= Source material =
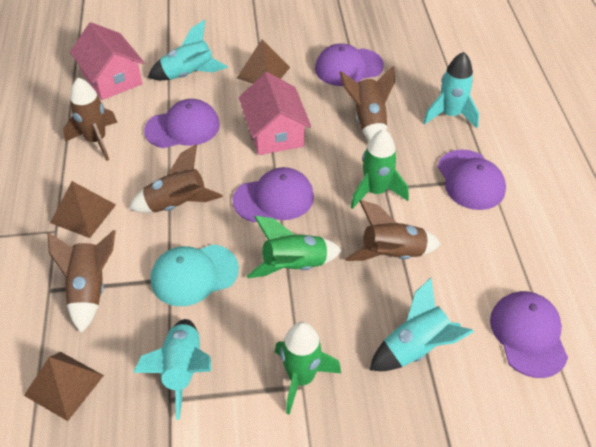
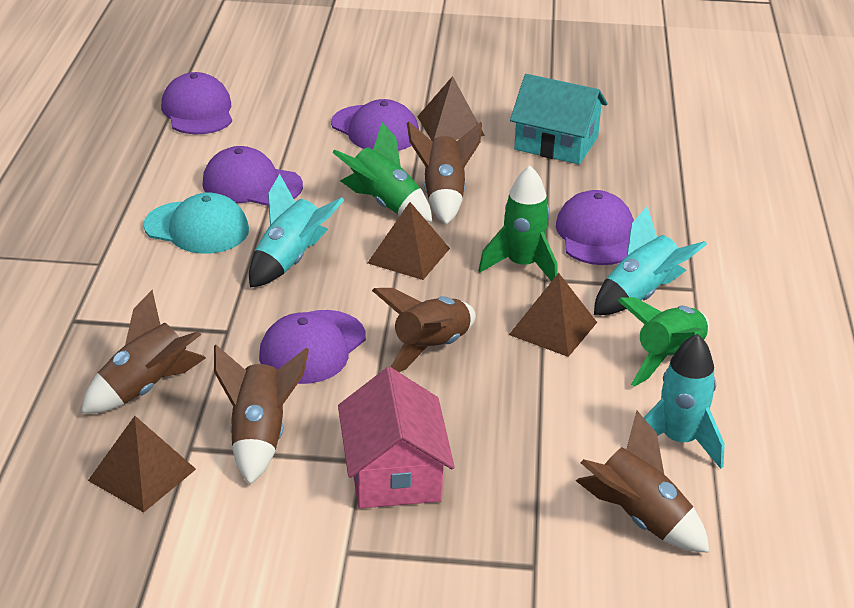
brown pyramid: 3 -> 4
pink house: 2 -> 1
turquoise house: 0 -> 1
turquoise rocket: 4 -> 3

= Your assignment =
Every line of the material must be returned exactly; leave the images out.

= Exercise result =
brown pyramid: 3 -> 4
pink house: 2 -> 1
turquoise house: 0 -> 1
turquoise rocket: 4 -> 3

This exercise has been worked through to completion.